→ **DATA TO USE**
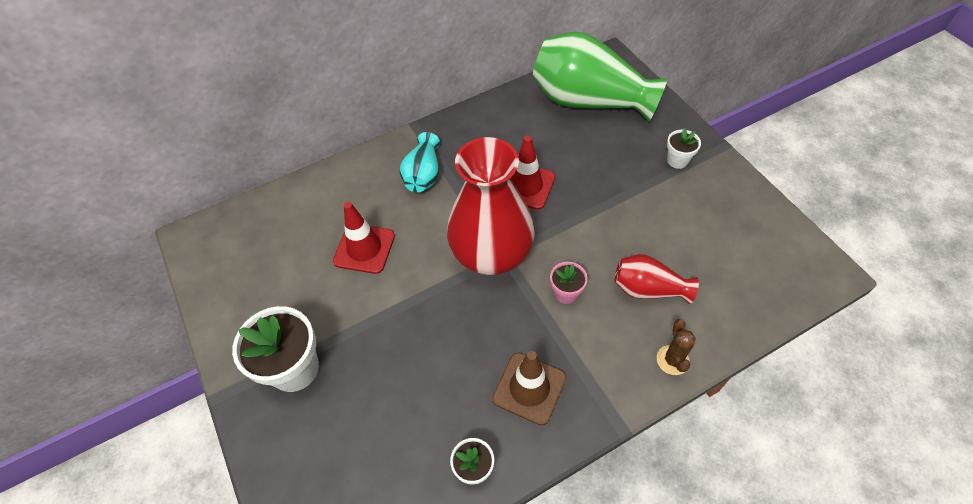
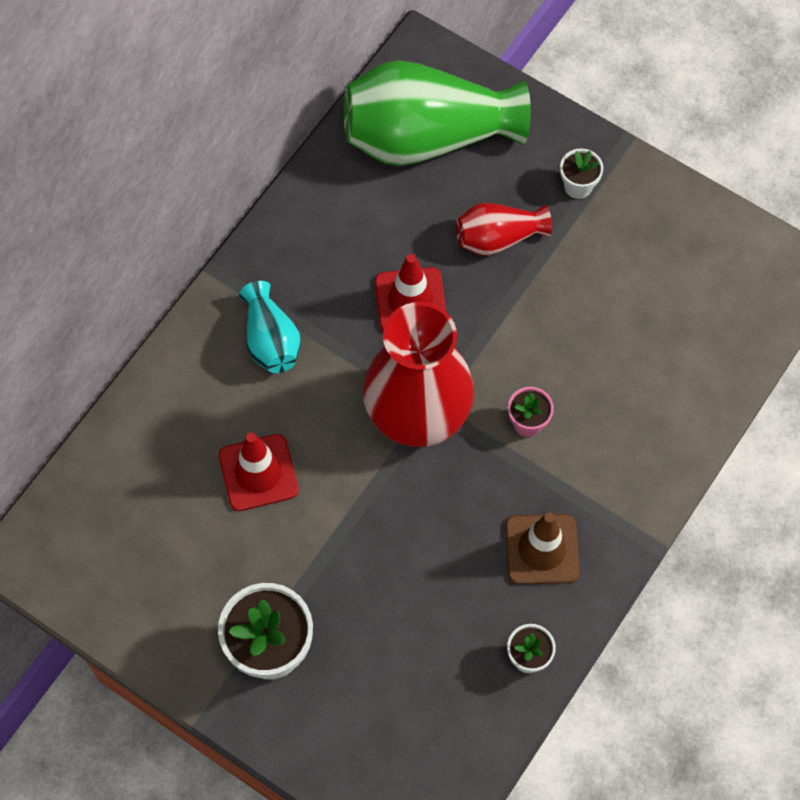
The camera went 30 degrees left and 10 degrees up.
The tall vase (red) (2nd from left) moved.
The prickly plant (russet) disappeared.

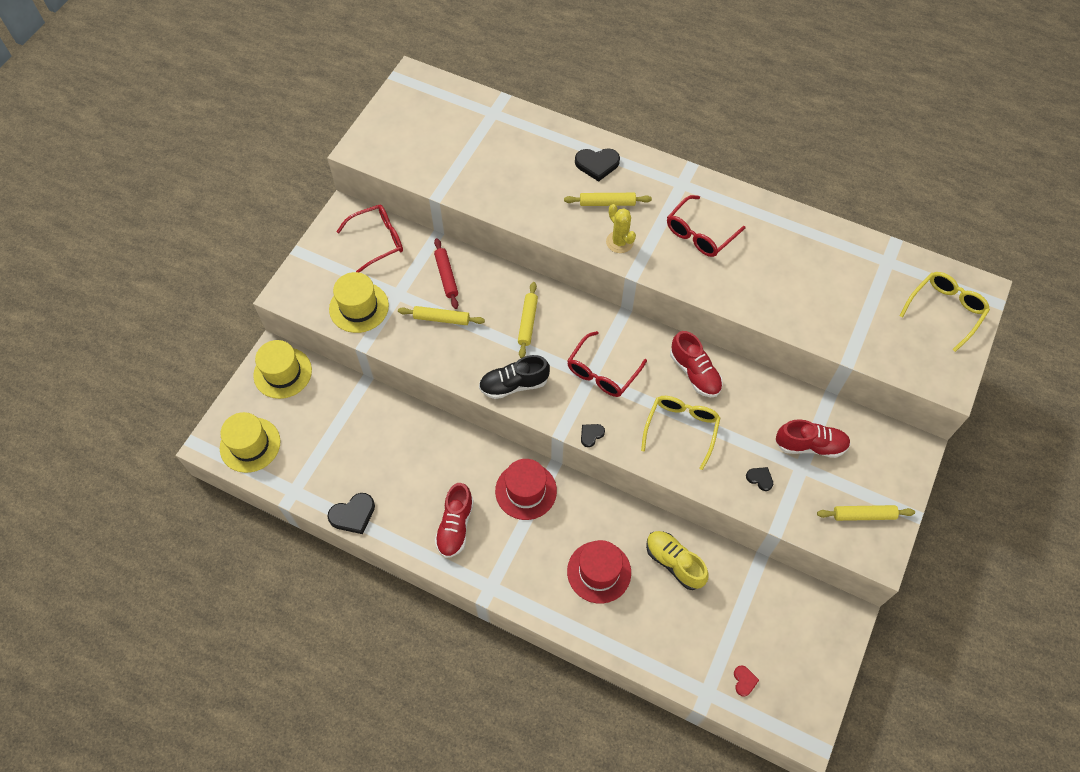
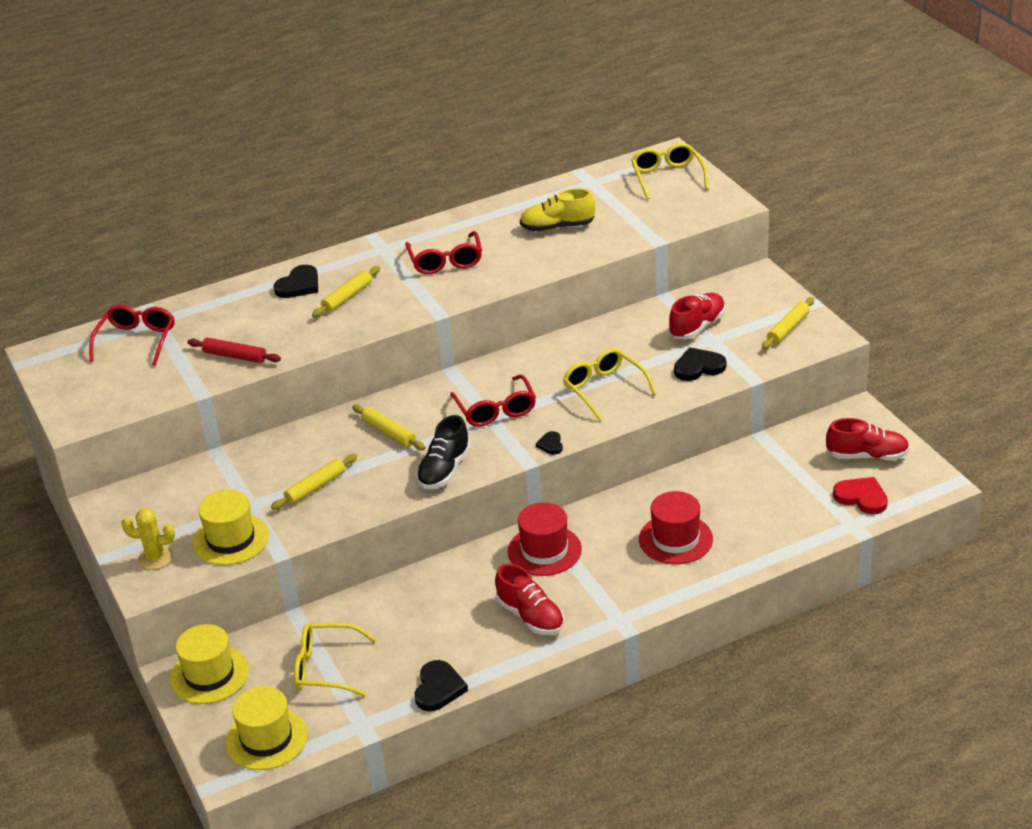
The camera went 50 degrees left and 25 degrees down.
The spectacles (red) (1st from left) moved.
The prickly plant (yellow) moved.
The rolling pin (red) moved.
The spectacles (yellow) (1st from left) appeared.
The lace-up shoe (yellow) moved.
The love heart (ebony) (4th from left) changed to 1.76 times the size.
The lace-up shoe (red) (2nd from left in the first image) moved.
The love heart (red) changed to 1.76 times the size.

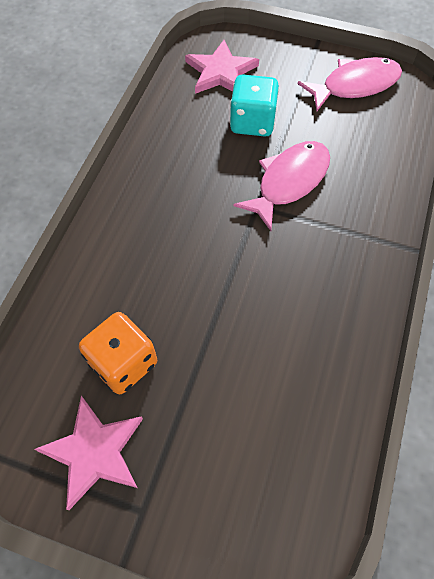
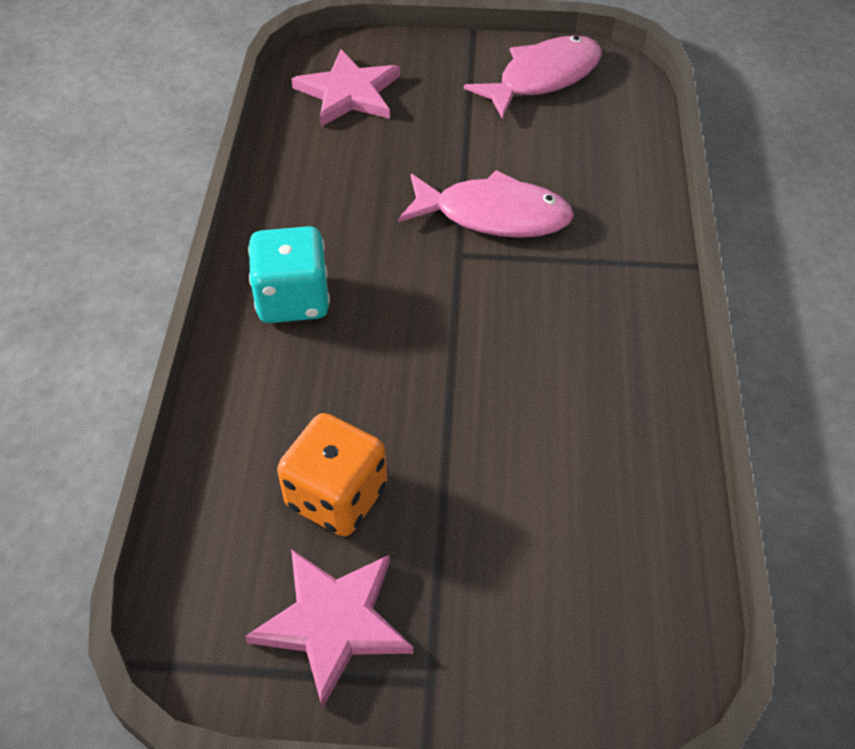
The camera went 15 degrees left and 10 degrees down.
The game die (turquoise) moved.
The fish figure (rosy) (1st from left) turned 75 degrees clockwise.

→ **AIM OF THE EXERCISE**
You need to restate all of the entries above exactly and leave the pictures behind.

→ **SOLUTION**
The camera went 30 degrees left and 10 degrees up.
The tall vase (red) (2nd from left) moved.
The prickly plant (russet) disappeared.

The camera went 50 degrees left and 25 degrees down.
The spectacles (red) (1st from left) moved.
The prickly plant (yellow) moved.
The rolling pin (red) moved.
The spectacles (yellow) (1st from left) appeared.
The lace-up shoe (yellow) moved.
The love heart (ebony) (4th from left) changed to 1.76 times the size.
The lace-up shoe (red) (2nd from left in the first image) moved.
The love heart (red) changed to 1.76 times the size.

The camera went 15 degrees left and 10 degrees down.
The game die (turquoise) moved.
The fish figure (rosy) (1st from left) turned 75 degrees clockwise.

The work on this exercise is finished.